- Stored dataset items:
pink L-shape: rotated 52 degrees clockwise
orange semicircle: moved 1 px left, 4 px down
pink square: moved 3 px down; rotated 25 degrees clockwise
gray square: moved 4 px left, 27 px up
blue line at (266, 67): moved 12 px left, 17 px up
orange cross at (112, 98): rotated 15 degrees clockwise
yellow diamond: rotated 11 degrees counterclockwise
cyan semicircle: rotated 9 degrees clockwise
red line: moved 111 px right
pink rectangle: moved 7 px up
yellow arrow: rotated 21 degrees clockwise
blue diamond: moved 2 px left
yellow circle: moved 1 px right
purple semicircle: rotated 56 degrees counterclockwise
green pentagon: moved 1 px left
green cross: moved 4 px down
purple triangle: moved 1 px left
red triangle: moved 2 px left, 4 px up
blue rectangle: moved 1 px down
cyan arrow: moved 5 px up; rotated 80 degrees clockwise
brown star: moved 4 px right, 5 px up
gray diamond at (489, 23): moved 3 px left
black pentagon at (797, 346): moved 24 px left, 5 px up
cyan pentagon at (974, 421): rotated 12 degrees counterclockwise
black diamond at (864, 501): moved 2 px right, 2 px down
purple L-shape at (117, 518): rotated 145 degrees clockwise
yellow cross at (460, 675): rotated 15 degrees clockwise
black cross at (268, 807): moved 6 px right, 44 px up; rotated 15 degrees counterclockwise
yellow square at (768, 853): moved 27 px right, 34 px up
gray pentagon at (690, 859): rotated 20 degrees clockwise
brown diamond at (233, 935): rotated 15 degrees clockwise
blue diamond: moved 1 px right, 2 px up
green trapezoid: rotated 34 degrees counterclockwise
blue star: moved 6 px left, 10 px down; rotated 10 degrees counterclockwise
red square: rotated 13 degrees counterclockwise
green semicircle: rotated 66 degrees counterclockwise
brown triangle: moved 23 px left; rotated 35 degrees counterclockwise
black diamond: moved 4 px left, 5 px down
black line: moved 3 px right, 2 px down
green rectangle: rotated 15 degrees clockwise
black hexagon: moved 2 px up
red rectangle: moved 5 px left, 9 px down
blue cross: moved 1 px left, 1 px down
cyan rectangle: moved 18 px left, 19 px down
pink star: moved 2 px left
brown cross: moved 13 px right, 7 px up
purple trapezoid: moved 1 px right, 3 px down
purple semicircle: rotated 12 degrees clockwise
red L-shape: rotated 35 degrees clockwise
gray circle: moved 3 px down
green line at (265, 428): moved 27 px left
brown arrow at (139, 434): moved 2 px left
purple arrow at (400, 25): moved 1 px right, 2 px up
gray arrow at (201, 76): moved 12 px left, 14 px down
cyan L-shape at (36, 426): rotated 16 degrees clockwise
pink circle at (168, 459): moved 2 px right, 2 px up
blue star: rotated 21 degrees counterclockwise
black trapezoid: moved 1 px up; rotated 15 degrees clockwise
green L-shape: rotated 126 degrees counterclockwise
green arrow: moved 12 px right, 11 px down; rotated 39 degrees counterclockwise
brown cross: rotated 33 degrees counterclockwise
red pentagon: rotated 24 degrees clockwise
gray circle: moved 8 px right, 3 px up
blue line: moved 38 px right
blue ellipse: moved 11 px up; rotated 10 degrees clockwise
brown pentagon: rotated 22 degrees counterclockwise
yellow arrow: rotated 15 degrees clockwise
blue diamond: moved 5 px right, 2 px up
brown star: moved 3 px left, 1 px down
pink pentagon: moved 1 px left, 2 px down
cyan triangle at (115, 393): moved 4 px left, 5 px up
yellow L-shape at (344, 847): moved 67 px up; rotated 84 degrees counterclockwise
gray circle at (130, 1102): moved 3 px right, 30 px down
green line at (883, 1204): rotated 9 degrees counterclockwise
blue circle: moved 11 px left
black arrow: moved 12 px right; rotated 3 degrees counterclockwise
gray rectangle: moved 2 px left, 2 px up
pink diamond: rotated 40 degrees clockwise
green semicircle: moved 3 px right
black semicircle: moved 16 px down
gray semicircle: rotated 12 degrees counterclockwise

- Your assignment:
With nothing omitted, set down all of the records again.

- Exercise solution:
pink L-shape: rotated 52 degrees clockwise
orange semicircle: moved 1 px left, 4 px down
pink square: moved 3 px down; rotated 25 degrees clockwise
gray square: moved 4 px left, 27 px up
blue line at (266, 67): moved 12 px left, 17 px up
orange cross at (112, 98): rotated 15 degrees clockwise
yellow diamond: rotated 11 degrees counterclockwise
cyan semicircle: rotated 9 degrees clockwise
red line: moved 111 px right
pink rectangle: moved 7 px up
yellow arrow: rotated 21 degrees clockwise
blue diamond: moved 2 px left
yellow circle: moved 1 px right
purple semicircle: rotated 56 degrees counterclockwise
green pentagon: moved 1 px left
green cross: moved 4 px down
purple triangle: moved 1 px left
red triangle: moved 2 px left, 4 px up
blue rectangle: moved 1 px down
cyan arrow: moved 5 px up; rotated 80 degrees clockwise
brown star: moved 4 px right, 5 px up
gray diamond at (489, 23): moved 3 px left
black pentagon at (797, 346): moved 24 px left, 5 px up
cyan pentagon at (974, 421): rotated 12 degrees counterclockwise
black diamond at (864, 501): moved 2 px right, 2 px down
purple L-shape at (117, 518): rotated 145 degrees clockwise
yellow cross at (460, 675): rotated 15 degrees clockwise
black cross at (268, 807): moved 6 px right, 44 px up; rotated 15 degrees counterclockwise
yellow square at (768, 853): moved 27 px right, 34 px up
gray pentagon at (690, 859): rotated 20 degrees clockwise
brown diamond at (233, 935): rotated 15 degrees clockwise
blue diamond: moved 1 px right, 2 px up
green trapezoid: rotated 34 degrees counterclockwise
blue star: moved 6 px left, 10 px down; rotated 10 degrees counterclockwise
red square: rotated 13 degrees counterclockwise
green semicircle: rotated 66 degrees counterclockwise
brown triangle: moved 23 px left; rotated 35 degrees counterclockwise
black diamond: moved 4 px left, 5 px down
black line: moved 3 px right, 2 px down
green rectangle: rotated 15 degrees clockwise
black hexagon: moved 2 px up
red rectangle: moved 5 px left, 9 px down
blue cross: moved 1 px left, 1 px down
cyan rectangle: moved 18 px left, 19 px down
pink star: moved 2 px left
brown cross: moved 13 px right, 7 px up
purple trapezoid: moved 1 px right, 3 px down
purple semicircle: rotated 12 degrees clockwise
red L-shape: rotated 35 degrees clockwise
gray circle: moved 3 px down
green line at (265, 428): moved 27 px left
brown arrow at (139, 434): moved 2 px left
purple arrow at (400, 25): moved 1 px right, 2 px up
gray arrow at (201, 76): moved 12 px left, 14 px down
cyan L-shape at (36, 426): rotated 16 degrees clockwise
pink circle at (168, 459): moved 2 px right, 2 px up
blue star: rotated 21 degrees counterclockwise
black trapezoid: moved 1 px up; rotated 15 degrees clockwise
green L-shape: rotated 126 degrees counterclockwise
green arrow: moved 12 px right, 11 px down; rotated 39 degrees counterclockwise
brown cross: rotated 33 degrees counterclockwise
red pentagon: rotated 24 degrees clockwise
gray circle: moved 8 px right, 3 px up
blue line: moved 38 px right
blue ellipse: moved 11 px up; rotated 10 degrees clockwise
brown pentagon: rotated 22 degrees counterclockwise
yellow arrow: rotated 15 degrees clockwise
blue diamond: moved 5 px right, 2 px up
brown star: moved 3 px left, 1 px down
pink pentagon: moved 1 px left, 2 px down
cyan triangle at (115, 393): moved 4 px left, 5 px up
yellow L-shape at (344, 847): moved 67 px up; rotated 84 degrees counterclockwise
gray circle at (130, 1102): moved 3 px right, 30 px down
green line at (883, 1204): rotated 9 degrees counterclockwise
blue circle: moved 11 px left
black arrow: moved 12 px right; rotated 3 degrees counterclockwise
gray rectangle: moved 2 px left, 2 px up
pink diamond: rotated 40 degrees clockwise
green semicircle: moved 3 px right
black semicircle: moved 16 px down
gray semicircle: rotated 12 degrees counterclockwise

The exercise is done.